Return all of the data below verbatim and exclude every picture.

(Modification records)
══════

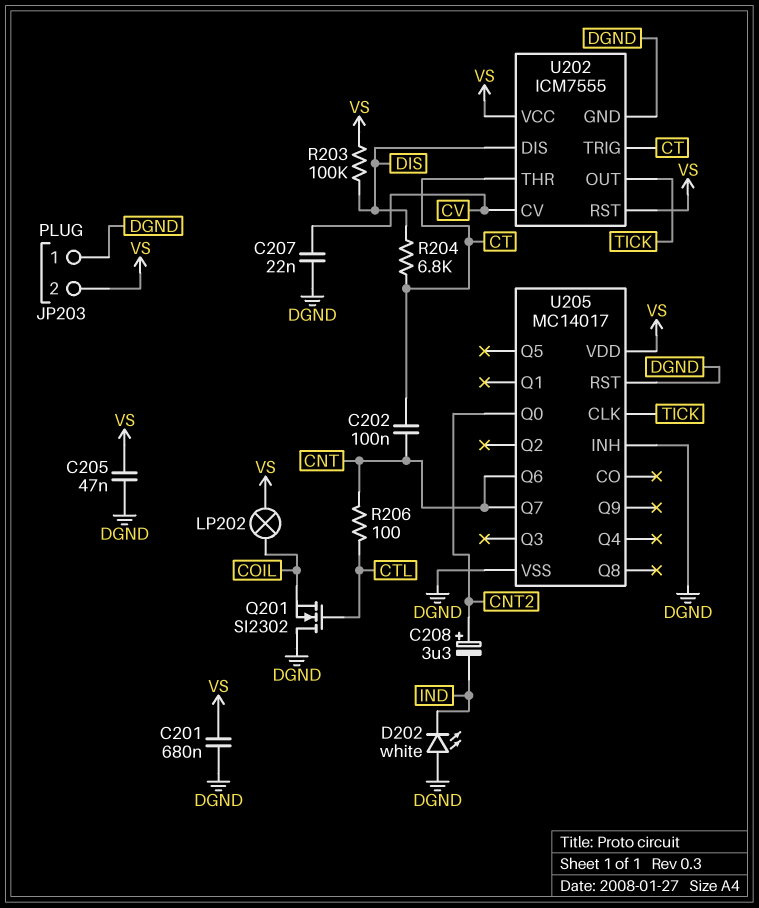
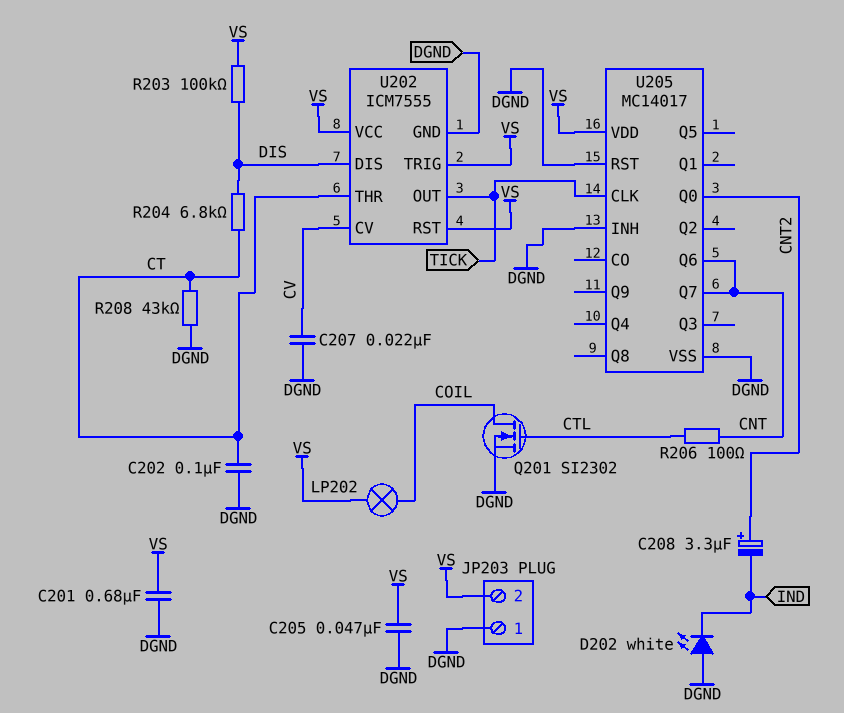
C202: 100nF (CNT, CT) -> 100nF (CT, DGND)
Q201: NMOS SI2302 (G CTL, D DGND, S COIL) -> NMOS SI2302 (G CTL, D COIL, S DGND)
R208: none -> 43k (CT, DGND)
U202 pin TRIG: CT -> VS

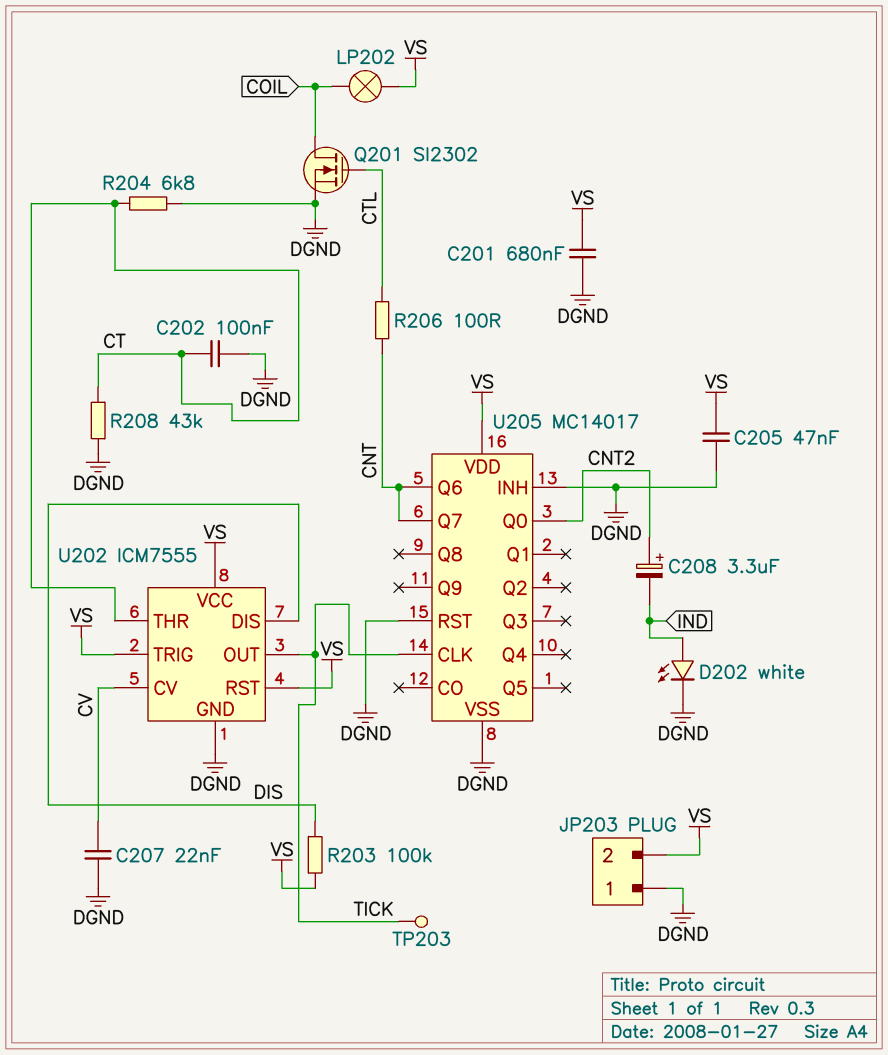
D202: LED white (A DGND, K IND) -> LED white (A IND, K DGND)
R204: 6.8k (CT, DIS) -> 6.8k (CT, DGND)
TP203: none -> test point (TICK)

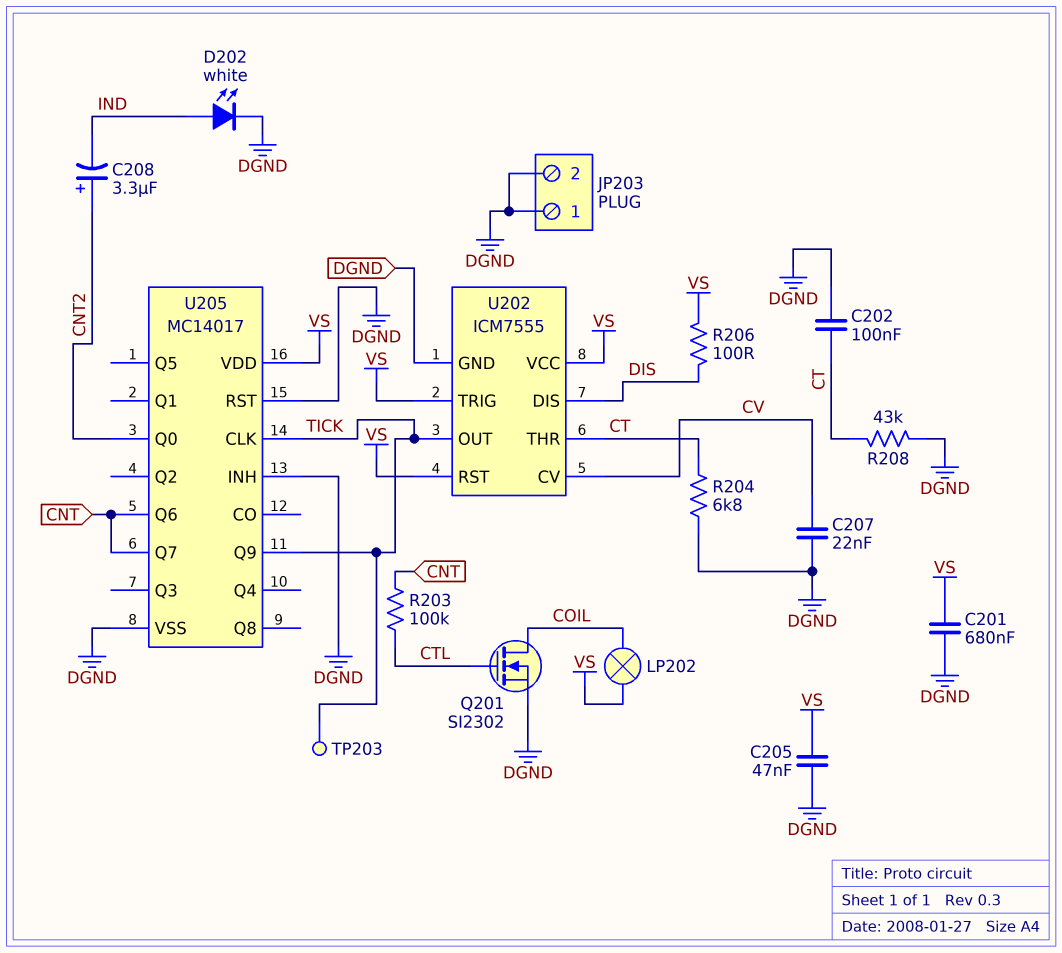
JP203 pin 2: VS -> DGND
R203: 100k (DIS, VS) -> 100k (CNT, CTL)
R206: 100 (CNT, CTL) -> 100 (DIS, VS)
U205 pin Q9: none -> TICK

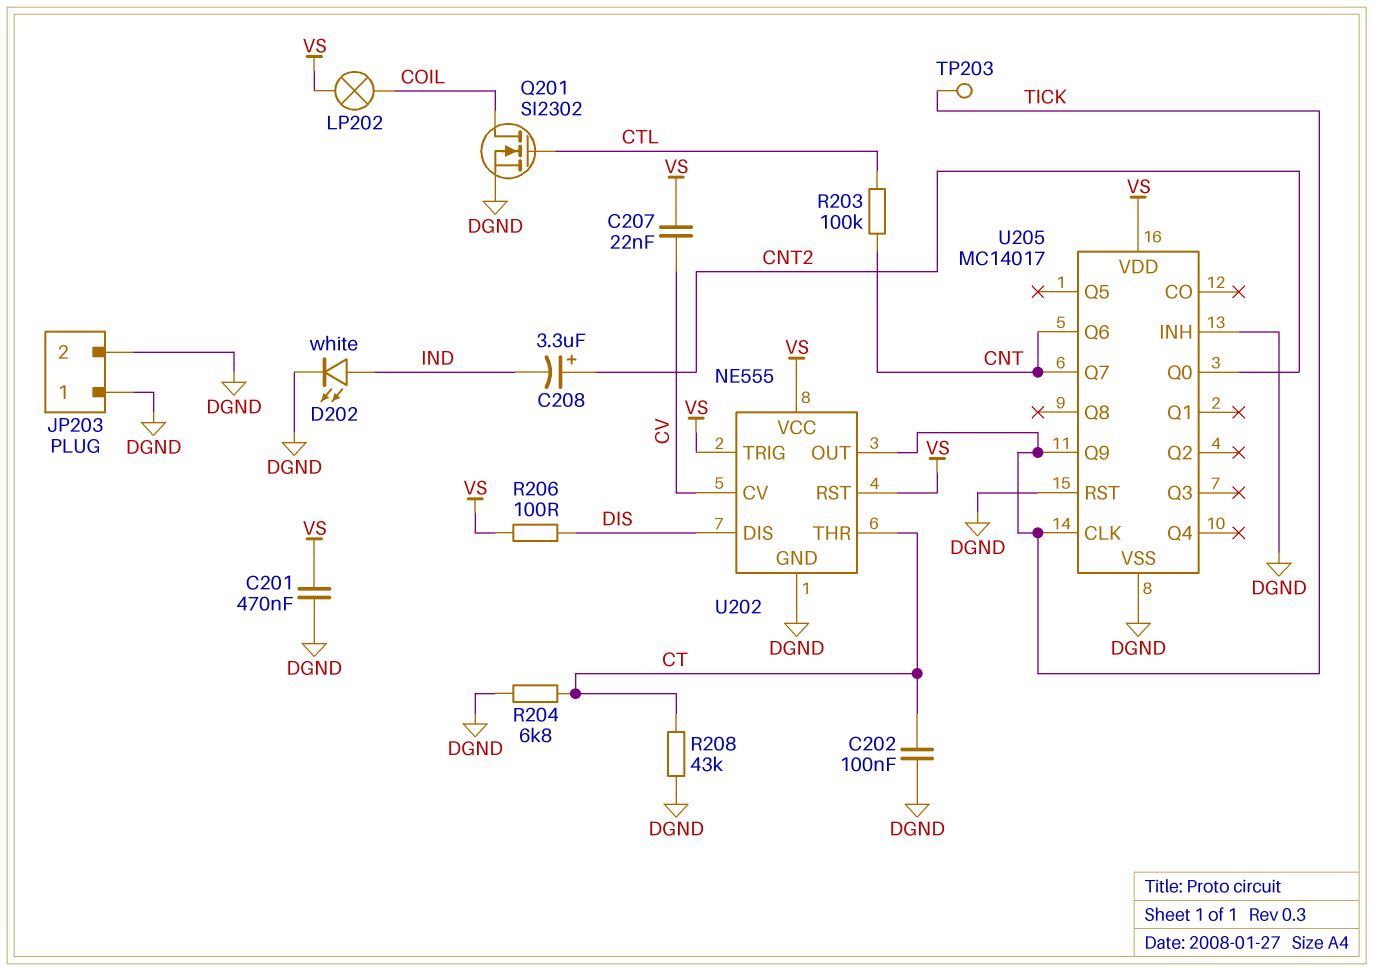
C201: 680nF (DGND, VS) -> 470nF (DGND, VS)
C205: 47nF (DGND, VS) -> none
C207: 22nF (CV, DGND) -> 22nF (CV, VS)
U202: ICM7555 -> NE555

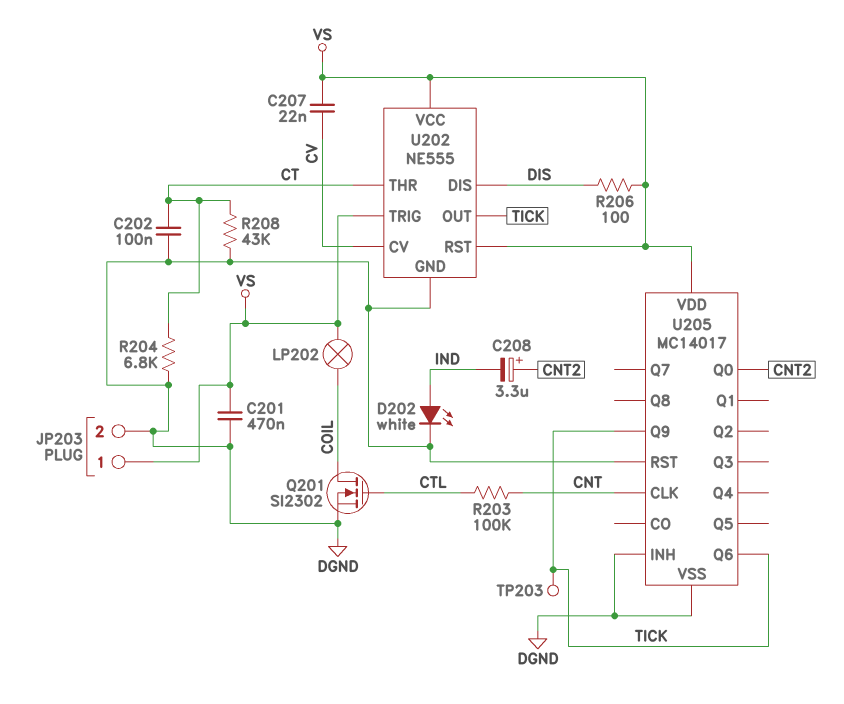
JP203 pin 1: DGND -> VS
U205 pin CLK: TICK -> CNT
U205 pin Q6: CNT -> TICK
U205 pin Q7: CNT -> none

══════

### WRITTEN RESPONSE
C202: 100nF (CNT, CT) -> 100nF (CT, DGND)
Q201: NMOS SI2302 (G CTL, D DGND, S COIL) -> NMOS SI2302 (G CTL, D COIL, S DGND)
R208: none -> 43k (CT, DGND)
U202 pin TRIG: CT -> VS

D202: LED white (A DGND, K IND) -> LED white (A IND, K DGND)
R204: 6.8k (CT, DIS) -> 6.8k (CT, DGND)
TP203: none -> test point (TICK)

JP203 pin 2: VS -> DGND
R203: 100k (DIS, VS) -> 100k (CNT, CTL)
R206: 100 (CNT, CTL) -> 100 (DIS, VS)
U205 pin Q9: none -> TICK

C201: 680nF (DGND, VS) -> 470nF (DGND, VS)
C205: 47nF (DGND, VS) -> none
C207: 22nF (CV, DGND) -> 22nF (CV, VS)
U202: ICM7555 -> NE555

JP203 pin 1: DGND -> VS
U205 pin CLK: TICK -> CNT
U205 pin Q6: CNT -> TICK
U205 pin Q7: CNT -> none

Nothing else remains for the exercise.